(Object correspondence data)
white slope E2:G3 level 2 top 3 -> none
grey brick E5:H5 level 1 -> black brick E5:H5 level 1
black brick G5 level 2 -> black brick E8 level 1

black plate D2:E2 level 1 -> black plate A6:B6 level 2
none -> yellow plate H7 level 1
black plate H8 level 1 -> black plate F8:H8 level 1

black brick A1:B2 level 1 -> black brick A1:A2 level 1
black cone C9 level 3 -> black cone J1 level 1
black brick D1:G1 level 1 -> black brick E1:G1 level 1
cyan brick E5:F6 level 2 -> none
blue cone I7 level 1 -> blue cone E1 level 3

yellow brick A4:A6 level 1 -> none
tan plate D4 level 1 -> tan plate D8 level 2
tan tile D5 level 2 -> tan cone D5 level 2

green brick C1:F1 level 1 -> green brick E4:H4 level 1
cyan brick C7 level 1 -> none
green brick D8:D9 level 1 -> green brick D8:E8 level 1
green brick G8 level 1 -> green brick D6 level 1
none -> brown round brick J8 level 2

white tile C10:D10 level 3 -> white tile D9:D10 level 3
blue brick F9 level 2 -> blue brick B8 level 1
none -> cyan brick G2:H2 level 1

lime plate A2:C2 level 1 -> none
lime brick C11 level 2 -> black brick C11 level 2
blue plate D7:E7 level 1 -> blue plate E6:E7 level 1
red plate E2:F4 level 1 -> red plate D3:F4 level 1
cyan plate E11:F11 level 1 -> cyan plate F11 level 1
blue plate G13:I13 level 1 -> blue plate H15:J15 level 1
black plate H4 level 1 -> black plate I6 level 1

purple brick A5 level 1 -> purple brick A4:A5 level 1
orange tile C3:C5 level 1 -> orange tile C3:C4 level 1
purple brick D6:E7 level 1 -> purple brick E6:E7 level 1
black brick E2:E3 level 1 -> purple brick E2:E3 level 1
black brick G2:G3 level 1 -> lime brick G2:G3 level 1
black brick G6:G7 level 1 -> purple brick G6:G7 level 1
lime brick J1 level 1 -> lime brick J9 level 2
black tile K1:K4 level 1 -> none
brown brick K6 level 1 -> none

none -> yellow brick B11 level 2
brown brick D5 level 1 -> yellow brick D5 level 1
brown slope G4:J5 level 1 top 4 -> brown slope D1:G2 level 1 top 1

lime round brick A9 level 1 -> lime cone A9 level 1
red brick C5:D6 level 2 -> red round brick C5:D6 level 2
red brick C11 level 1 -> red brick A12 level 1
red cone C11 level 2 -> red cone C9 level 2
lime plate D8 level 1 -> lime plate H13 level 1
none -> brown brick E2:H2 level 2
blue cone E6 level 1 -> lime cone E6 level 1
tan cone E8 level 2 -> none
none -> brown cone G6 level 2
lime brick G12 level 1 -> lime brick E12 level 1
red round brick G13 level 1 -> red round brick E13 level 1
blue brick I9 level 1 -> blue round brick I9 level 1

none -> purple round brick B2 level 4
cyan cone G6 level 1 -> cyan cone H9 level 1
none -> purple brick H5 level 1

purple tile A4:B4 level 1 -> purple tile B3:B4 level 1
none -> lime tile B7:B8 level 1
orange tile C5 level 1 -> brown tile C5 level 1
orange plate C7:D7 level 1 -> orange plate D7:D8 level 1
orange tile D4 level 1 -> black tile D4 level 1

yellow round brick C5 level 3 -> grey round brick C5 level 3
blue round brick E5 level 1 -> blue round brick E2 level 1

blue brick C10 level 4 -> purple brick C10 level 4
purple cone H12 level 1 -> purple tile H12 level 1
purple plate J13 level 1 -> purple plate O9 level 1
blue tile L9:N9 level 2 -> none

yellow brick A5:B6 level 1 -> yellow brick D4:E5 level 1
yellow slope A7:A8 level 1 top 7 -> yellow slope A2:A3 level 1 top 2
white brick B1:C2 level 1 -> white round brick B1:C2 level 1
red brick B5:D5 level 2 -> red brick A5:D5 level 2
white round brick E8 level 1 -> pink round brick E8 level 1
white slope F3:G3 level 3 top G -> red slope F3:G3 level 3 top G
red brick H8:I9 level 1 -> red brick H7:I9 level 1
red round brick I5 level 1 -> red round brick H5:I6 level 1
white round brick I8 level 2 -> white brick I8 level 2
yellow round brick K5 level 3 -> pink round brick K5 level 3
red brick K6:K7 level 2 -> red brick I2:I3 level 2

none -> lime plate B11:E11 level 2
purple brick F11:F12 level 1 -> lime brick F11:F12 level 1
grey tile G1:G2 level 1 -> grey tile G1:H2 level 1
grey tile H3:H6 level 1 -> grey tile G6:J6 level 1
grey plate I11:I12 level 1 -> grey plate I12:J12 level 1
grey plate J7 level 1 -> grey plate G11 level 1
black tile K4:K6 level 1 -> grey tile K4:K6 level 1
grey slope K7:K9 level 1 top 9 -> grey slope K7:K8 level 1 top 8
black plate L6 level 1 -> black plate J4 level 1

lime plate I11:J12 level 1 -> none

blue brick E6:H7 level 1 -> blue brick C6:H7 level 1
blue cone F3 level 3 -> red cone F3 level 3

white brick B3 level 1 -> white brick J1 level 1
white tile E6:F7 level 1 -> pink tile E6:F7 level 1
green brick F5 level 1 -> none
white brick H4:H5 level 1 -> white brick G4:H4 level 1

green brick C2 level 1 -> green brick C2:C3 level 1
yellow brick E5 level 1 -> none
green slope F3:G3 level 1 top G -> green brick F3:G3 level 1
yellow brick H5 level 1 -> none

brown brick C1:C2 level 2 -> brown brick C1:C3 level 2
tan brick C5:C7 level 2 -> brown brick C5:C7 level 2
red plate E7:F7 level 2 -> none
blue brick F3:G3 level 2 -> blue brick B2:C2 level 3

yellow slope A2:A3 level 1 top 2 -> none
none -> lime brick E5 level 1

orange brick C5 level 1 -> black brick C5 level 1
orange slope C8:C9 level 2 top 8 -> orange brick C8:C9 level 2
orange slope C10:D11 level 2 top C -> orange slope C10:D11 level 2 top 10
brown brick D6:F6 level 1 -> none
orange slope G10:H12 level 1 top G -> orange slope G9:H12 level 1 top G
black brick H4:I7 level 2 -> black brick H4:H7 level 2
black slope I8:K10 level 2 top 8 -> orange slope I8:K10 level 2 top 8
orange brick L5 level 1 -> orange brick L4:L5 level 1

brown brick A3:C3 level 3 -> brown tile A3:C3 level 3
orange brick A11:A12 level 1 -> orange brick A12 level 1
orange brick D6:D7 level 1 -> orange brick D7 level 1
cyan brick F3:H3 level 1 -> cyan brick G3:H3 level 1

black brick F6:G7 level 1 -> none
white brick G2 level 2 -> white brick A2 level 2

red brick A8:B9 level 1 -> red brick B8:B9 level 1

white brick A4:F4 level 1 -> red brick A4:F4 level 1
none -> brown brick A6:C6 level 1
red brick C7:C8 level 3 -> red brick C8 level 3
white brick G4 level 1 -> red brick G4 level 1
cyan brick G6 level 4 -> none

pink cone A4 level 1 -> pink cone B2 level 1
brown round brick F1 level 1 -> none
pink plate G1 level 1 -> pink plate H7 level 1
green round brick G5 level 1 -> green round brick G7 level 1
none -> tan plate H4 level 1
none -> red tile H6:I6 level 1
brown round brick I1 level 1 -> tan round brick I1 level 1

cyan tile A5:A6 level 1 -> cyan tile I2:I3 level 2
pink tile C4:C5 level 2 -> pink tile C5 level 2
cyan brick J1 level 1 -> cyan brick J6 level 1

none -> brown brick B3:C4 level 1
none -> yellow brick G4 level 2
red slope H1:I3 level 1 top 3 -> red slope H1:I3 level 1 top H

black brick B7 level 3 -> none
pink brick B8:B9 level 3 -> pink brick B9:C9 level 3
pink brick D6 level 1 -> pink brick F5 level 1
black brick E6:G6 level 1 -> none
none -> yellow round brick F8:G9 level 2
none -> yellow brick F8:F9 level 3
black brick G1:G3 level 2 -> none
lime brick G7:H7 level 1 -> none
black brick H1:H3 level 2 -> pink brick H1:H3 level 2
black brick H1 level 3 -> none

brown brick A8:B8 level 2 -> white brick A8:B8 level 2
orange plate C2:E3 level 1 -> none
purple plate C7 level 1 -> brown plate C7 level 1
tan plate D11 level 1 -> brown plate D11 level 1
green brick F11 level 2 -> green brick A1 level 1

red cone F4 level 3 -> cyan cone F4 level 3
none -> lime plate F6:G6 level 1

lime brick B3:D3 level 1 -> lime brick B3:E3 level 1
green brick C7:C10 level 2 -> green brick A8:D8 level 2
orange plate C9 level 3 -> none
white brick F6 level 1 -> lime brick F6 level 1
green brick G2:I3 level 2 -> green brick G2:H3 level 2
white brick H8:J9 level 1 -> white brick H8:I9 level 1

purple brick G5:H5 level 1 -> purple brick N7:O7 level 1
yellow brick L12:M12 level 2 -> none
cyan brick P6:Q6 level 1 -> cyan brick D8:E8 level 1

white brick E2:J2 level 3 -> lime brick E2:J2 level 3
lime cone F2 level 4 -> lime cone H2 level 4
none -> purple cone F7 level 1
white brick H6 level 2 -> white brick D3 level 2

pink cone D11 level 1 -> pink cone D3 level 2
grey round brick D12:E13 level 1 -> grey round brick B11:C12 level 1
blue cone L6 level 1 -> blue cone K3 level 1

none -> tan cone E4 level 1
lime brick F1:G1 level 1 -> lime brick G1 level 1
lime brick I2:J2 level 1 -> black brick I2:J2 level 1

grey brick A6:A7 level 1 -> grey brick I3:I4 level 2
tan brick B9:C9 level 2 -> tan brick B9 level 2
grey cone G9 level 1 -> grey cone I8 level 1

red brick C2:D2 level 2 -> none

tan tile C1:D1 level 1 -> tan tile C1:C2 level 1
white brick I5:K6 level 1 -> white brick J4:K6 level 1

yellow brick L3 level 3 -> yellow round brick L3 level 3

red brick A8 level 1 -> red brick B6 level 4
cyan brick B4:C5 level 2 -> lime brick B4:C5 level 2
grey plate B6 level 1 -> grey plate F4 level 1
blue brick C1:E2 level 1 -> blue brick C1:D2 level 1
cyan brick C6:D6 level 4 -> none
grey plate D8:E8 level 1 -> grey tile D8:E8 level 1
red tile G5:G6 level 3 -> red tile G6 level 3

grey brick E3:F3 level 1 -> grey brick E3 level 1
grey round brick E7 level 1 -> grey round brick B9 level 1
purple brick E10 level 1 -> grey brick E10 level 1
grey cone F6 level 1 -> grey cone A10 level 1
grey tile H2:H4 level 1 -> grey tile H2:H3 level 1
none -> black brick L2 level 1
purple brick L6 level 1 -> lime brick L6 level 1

* [Assignment]: For this task, write out exactly the lines of the entries above, starting at the line with "cyan brick E5:F6 level 2 -> none" and ending at the line with "blue brick F9", both included, and no others.

* [Your solution]:
cyan brick E5:F6 level 2 -> none
blue cone I7 level 1 -> blue cone E1 level 3

yellow brick A4:A6 level 1 -> none
tan plate D4 level 1 -> tan plate D8 level 2
tan tile D5 level 2 -> tan cone D5 level 2

green brick C1:F1 level 1 -> green brick E4:H4 level 1
cyan brick C7 level 1 -> none
green brick D8:D9 level 1 -> green brick D8:E8 level 1
green brick G8 level 1 -> green brick D6 level 1
none -> brown round brick J8 level 2

white tile C10:D10 level 3 -> white tile D9:D10 level 3
blue brick F9 level 2 -> blue brick B8 level 1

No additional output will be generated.